**ACTIVITY:**
Please restate each line of the data below exactly. Omit all images.

**INFORMATION PROVIDED:**
*** Block opens ***

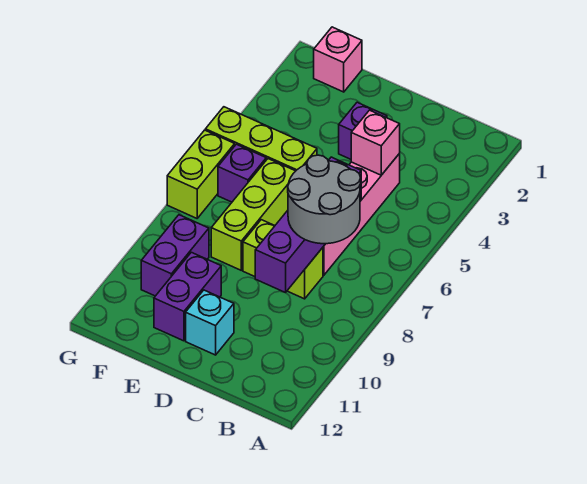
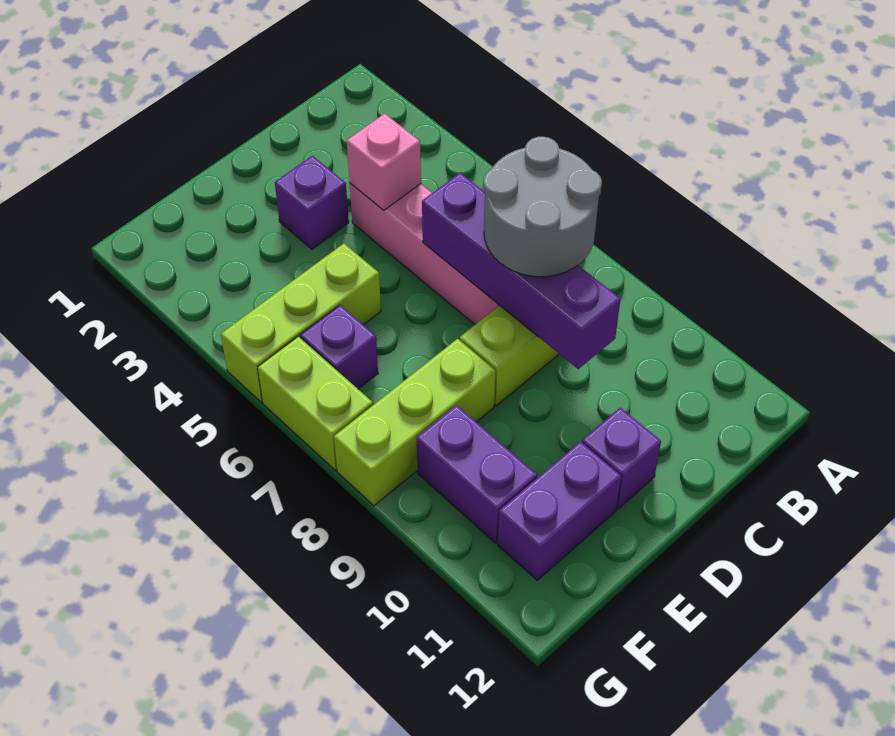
cyan brick D11 level 1 -> purple brick D11 level 1
lime brick E6:E8 level 1 -> lime brick E8:G8 level 1
purple brick E10:E11 level 1 -> purple brick E11:F11 level 1
pink brick F1 level 1 -> none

*** Block closes ***

**EXERCISE OUTPUT:**
cyan brick D11 level 1 -> purple brick D11 level 1
lime brick E6:E8 level 1 -> lime brick E8:G8 level 1
purple brick E10:E11 level 1 -> purple brick E11:F11 level 1
pink brick F1 level 1 -> none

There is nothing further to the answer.